* [Prompt] Below are records; count the lines that hold the string "white" and give only the count.

* [Data under study]
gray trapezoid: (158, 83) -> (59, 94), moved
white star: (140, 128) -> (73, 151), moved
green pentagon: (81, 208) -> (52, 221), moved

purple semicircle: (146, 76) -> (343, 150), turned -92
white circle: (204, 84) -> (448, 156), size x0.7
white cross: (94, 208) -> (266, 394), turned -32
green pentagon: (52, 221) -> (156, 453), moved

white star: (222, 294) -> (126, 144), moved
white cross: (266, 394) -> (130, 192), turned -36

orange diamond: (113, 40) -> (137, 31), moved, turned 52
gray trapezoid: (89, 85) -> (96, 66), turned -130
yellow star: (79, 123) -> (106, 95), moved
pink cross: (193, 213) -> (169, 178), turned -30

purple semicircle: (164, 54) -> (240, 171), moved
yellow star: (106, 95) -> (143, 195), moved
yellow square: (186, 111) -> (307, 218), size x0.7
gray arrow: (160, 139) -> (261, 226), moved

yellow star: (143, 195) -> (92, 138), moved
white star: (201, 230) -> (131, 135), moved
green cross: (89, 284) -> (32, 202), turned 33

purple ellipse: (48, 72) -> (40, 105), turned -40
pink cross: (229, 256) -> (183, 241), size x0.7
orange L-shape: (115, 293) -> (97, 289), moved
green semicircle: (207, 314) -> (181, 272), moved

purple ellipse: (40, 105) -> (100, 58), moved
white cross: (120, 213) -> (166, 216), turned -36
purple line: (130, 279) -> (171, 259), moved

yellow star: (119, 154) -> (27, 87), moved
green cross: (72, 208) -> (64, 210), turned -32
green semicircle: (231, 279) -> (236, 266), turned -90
==
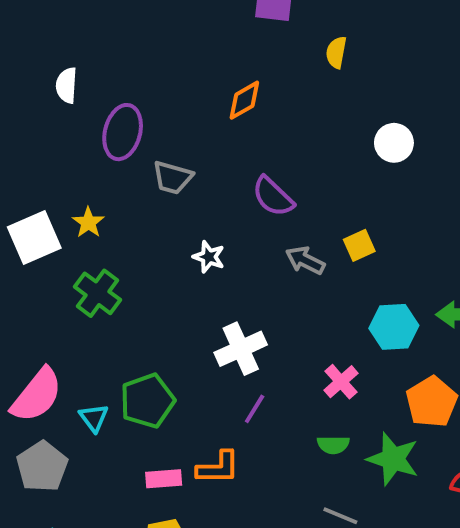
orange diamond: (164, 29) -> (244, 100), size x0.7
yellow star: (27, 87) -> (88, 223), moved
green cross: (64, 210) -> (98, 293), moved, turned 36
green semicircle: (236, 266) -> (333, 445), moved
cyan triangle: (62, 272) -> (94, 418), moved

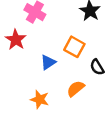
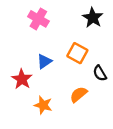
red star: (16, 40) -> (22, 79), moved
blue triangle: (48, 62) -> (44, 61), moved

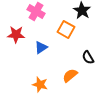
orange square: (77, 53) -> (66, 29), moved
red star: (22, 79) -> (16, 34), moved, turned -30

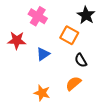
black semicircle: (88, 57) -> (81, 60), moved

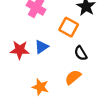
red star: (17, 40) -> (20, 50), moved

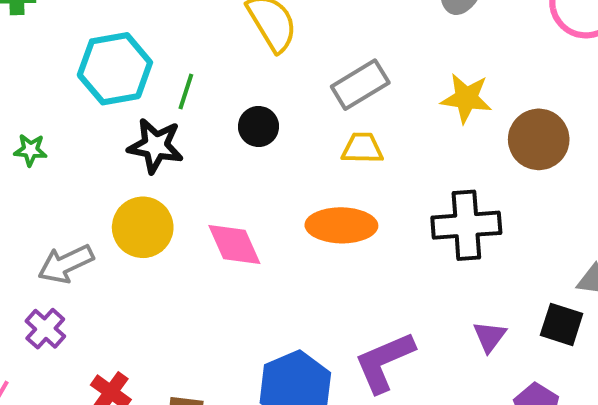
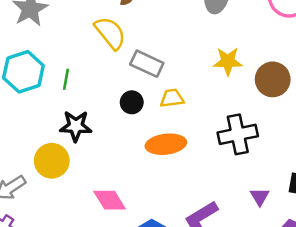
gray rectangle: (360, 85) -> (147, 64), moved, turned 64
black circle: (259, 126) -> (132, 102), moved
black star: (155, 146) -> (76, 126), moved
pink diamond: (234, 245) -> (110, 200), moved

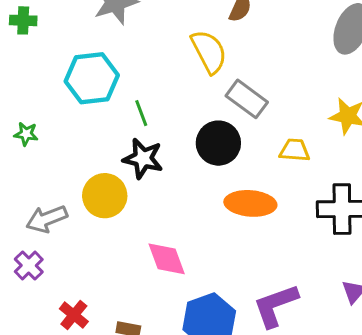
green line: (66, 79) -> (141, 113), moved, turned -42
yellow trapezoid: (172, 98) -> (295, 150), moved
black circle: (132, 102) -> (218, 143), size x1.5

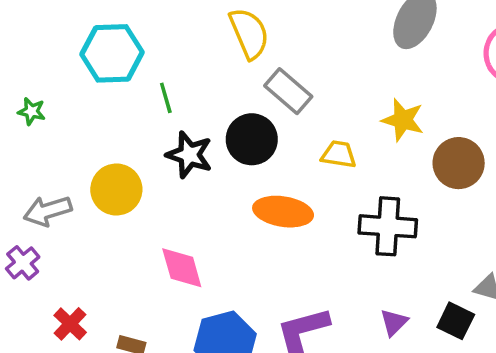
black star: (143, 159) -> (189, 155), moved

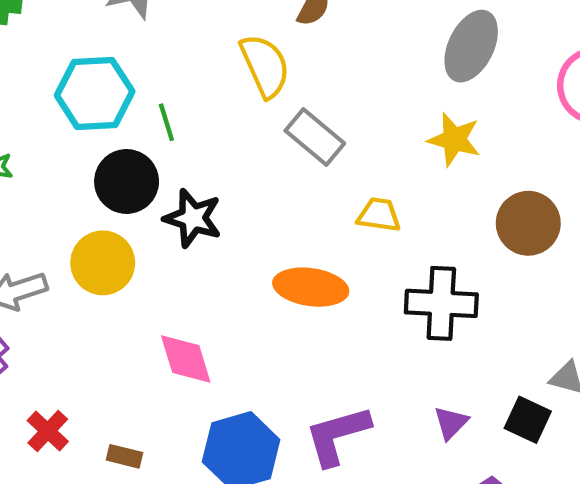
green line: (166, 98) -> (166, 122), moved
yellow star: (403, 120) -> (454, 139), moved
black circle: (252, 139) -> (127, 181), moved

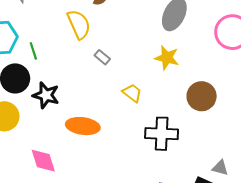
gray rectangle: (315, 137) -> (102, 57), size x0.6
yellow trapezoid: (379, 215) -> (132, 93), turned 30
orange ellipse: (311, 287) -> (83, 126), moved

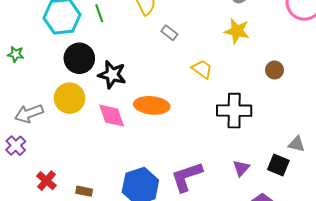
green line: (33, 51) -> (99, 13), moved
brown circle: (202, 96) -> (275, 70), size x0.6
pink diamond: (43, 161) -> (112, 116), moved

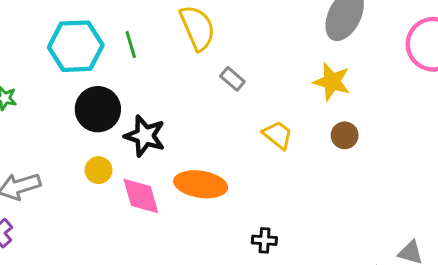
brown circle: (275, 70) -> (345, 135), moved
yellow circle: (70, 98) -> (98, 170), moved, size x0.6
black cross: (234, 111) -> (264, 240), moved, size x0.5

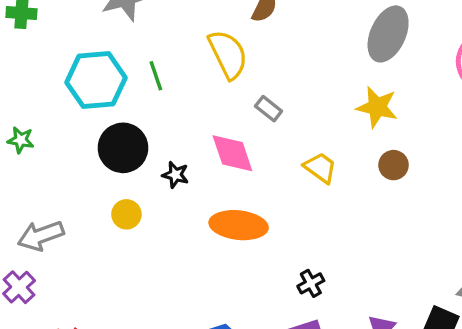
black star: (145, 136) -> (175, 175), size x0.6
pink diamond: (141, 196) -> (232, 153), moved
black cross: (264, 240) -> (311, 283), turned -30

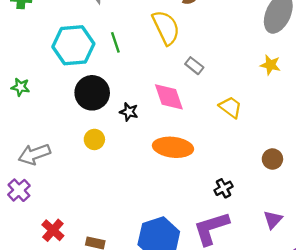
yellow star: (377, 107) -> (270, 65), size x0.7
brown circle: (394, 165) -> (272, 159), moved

* [Task result] 7